Written request: Pull out each line of the items below that contains the string "bass", copying those lines unchanged.

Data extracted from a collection
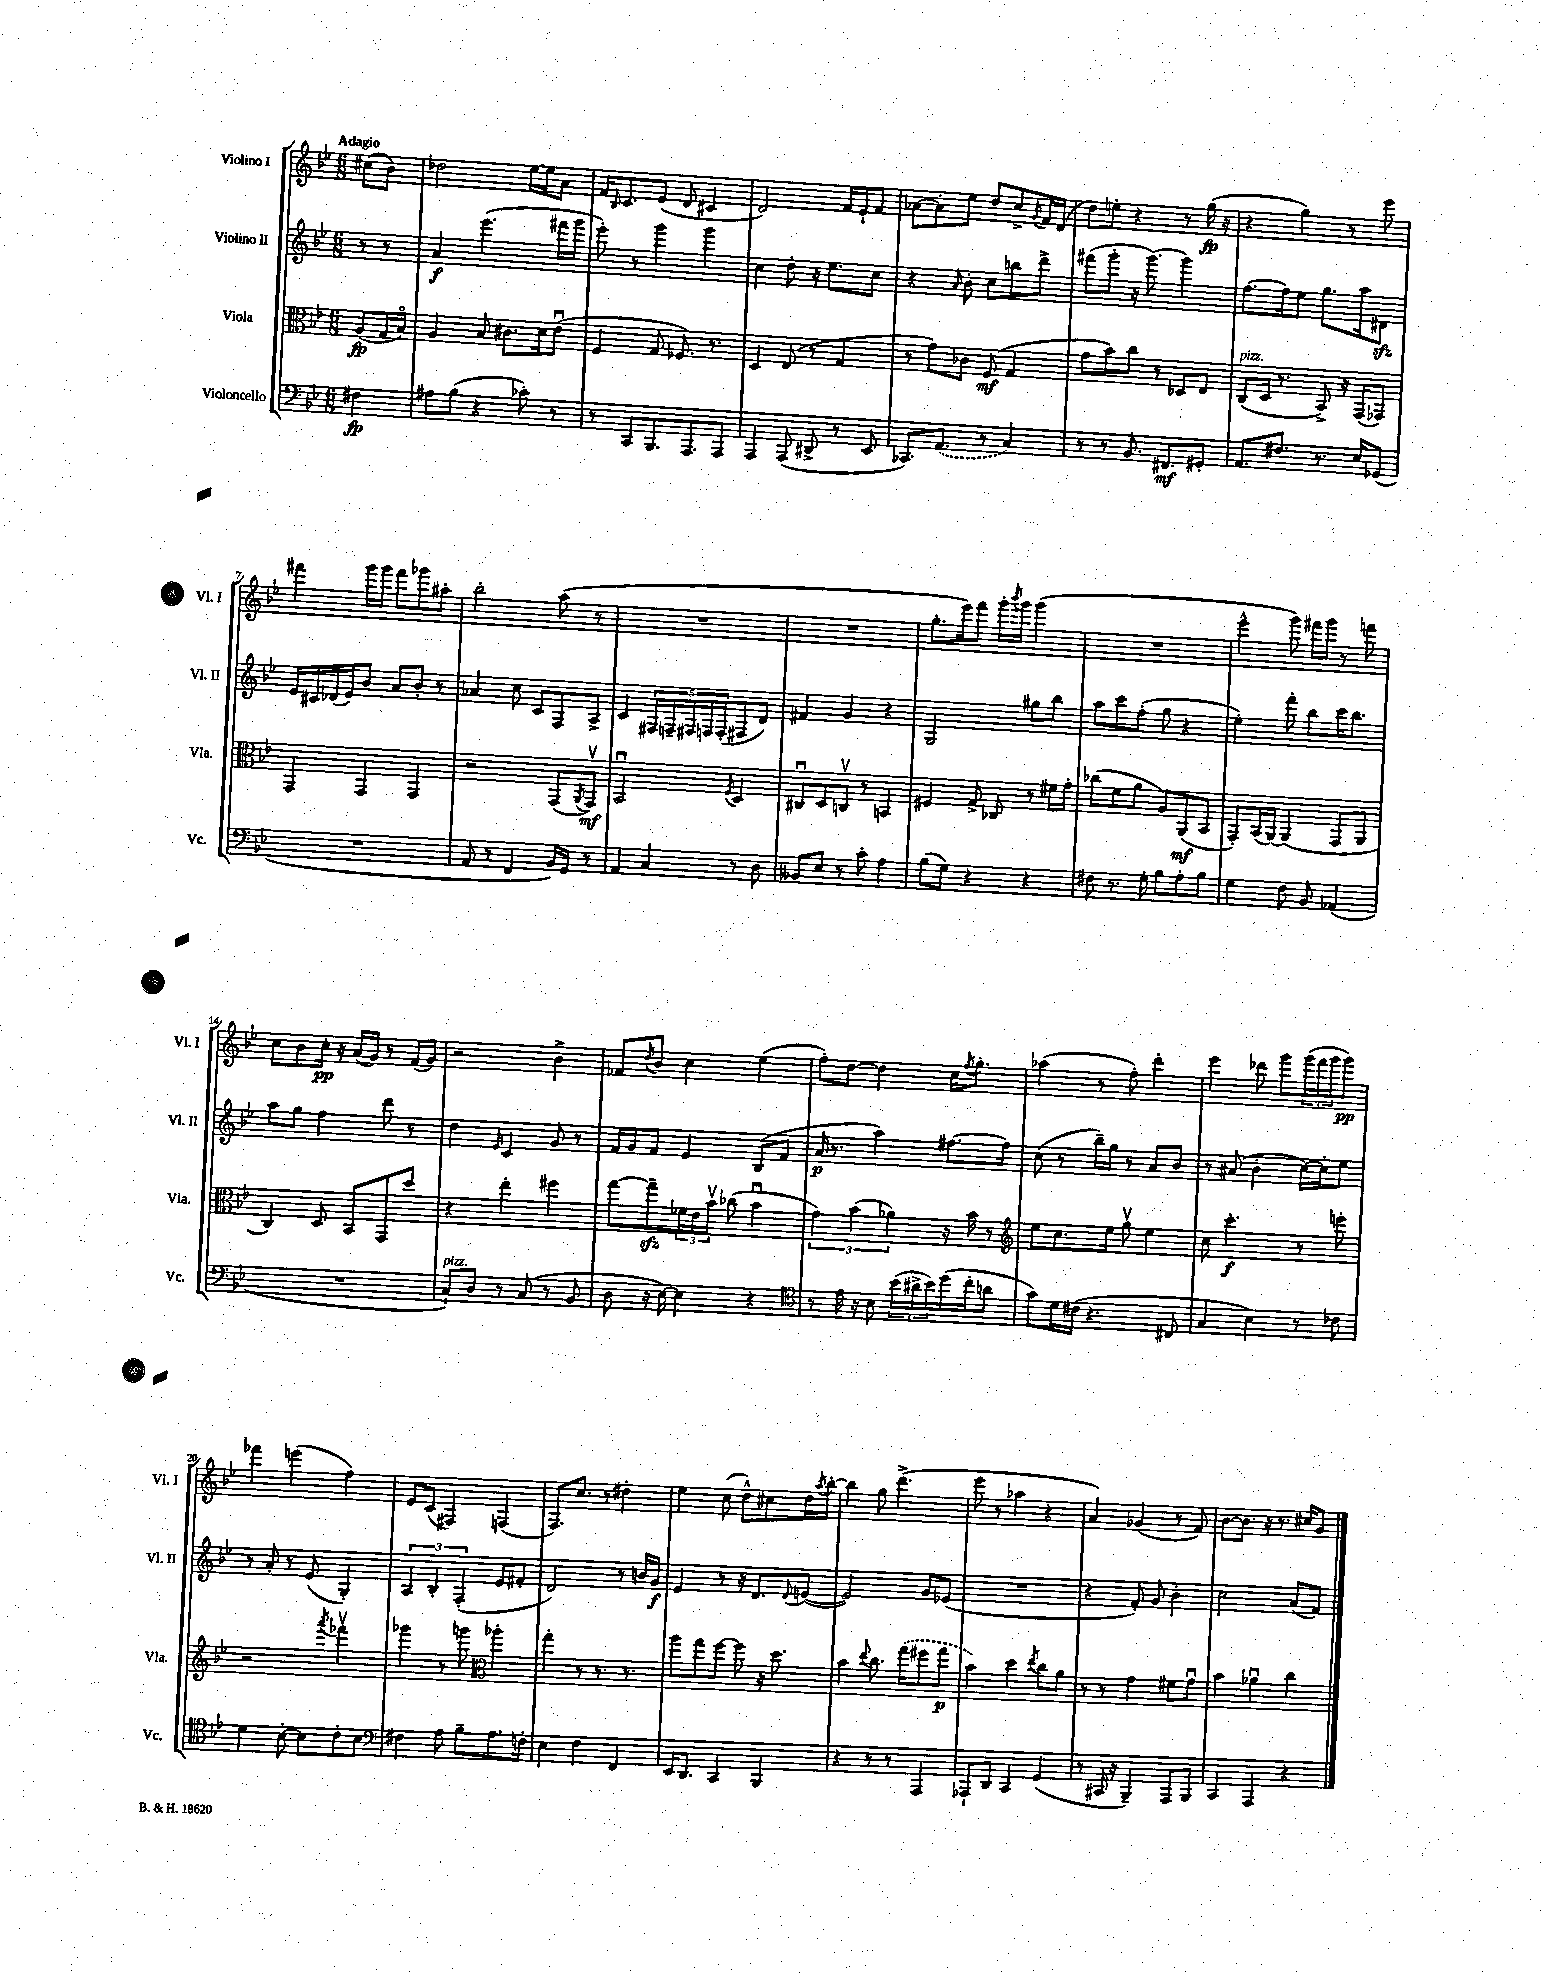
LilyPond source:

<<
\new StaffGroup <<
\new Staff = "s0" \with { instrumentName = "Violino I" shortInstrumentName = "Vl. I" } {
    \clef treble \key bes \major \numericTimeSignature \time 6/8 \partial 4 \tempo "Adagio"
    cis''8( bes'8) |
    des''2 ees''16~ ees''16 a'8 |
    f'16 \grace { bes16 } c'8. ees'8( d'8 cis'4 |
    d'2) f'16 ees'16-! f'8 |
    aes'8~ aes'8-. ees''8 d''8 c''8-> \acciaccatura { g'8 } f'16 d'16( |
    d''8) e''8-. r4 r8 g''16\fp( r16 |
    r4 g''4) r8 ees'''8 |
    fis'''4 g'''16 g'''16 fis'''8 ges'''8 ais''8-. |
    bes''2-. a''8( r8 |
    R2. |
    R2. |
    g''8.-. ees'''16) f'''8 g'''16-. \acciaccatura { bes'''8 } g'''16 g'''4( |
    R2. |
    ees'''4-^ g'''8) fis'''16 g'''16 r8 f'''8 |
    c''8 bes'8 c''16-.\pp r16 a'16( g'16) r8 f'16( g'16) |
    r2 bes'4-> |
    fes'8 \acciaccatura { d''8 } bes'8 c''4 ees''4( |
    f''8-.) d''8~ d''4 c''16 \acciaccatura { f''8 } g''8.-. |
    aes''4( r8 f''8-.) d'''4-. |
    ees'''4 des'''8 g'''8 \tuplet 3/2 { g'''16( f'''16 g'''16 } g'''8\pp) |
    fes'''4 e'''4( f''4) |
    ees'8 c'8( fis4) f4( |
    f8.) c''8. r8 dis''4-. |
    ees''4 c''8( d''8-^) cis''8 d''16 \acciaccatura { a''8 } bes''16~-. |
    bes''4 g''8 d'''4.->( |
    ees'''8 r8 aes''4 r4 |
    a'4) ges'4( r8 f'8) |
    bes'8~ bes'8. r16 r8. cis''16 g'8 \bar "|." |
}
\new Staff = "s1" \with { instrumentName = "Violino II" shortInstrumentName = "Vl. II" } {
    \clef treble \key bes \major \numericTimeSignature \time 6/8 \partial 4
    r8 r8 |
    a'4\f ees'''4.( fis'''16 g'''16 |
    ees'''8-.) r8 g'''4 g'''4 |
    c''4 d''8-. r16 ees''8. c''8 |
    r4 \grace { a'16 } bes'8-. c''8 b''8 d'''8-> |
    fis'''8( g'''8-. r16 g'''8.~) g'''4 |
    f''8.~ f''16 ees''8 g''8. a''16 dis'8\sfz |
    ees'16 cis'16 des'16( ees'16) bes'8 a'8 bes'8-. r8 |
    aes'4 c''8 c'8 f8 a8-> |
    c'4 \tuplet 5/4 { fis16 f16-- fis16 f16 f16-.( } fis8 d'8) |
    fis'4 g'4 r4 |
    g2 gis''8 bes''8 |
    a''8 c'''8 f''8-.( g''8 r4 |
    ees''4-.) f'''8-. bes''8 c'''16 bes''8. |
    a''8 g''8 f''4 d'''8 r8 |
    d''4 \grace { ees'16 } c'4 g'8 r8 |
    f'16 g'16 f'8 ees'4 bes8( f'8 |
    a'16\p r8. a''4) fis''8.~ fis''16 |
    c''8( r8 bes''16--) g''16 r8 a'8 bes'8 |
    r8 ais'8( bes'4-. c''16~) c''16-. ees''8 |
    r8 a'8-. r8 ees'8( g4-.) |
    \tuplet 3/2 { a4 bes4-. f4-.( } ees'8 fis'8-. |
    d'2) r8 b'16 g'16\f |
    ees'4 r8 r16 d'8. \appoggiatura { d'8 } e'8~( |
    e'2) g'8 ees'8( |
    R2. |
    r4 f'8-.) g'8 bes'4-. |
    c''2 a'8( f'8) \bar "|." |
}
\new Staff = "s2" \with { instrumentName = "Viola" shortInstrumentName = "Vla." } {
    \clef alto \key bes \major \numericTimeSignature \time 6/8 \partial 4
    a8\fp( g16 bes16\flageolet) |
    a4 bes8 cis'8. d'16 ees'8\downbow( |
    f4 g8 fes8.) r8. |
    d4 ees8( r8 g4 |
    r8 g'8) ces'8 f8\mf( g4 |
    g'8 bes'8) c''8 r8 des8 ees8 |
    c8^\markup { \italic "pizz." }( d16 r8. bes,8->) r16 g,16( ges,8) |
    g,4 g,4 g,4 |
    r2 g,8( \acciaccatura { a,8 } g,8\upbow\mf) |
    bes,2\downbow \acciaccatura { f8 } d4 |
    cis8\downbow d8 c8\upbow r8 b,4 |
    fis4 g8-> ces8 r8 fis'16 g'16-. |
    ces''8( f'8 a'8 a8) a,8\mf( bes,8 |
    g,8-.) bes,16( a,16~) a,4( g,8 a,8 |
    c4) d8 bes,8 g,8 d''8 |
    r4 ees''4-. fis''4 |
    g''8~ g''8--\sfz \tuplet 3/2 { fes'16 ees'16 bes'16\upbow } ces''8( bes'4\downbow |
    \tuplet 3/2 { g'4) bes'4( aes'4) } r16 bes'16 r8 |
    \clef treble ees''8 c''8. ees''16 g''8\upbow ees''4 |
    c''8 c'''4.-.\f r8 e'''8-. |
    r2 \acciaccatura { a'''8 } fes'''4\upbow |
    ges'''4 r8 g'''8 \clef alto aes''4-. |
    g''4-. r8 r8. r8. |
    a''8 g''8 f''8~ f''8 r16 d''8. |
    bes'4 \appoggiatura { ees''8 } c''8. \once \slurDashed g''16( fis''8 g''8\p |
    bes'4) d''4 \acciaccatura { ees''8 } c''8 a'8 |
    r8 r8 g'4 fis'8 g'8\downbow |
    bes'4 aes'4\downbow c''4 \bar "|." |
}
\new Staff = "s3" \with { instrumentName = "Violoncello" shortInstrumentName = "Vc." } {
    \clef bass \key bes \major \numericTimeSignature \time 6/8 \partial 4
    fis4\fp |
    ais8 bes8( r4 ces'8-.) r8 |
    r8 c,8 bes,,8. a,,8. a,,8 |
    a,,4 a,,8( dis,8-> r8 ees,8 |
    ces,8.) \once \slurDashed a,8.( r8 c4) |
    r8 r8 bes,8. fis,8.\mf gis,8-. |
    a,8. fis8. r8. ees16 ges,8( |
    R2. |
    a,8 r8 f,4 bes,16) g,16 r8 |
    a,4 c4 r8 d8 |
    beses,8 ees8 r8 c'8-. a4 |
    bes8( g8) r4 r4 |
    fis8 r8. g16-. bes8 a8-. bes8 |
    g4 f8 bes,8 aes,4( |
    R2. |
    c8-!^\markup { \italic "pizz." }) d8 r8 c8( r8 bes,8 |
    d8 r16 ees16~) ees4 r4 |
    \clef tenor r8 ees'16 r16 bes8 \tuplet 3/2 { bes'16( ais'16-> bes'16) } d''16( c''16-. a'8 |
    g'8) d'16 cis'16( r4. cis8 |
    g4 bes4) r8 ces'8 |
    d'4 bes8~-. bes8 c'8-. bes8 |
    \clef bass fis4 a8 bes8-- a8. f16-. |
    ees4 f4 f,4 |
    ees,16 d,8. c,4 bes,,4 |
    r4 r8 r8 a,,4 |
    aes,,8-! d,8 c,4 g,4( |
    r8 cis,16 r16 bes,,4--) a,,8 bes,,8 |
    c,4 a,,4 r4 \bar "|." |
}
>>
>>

Final answer:
    \clef bass \key bes \major \numericTimeSignature \time 6/8 \partial 4
    \clef bass fis4 a8 bes8-- a8. f16-. |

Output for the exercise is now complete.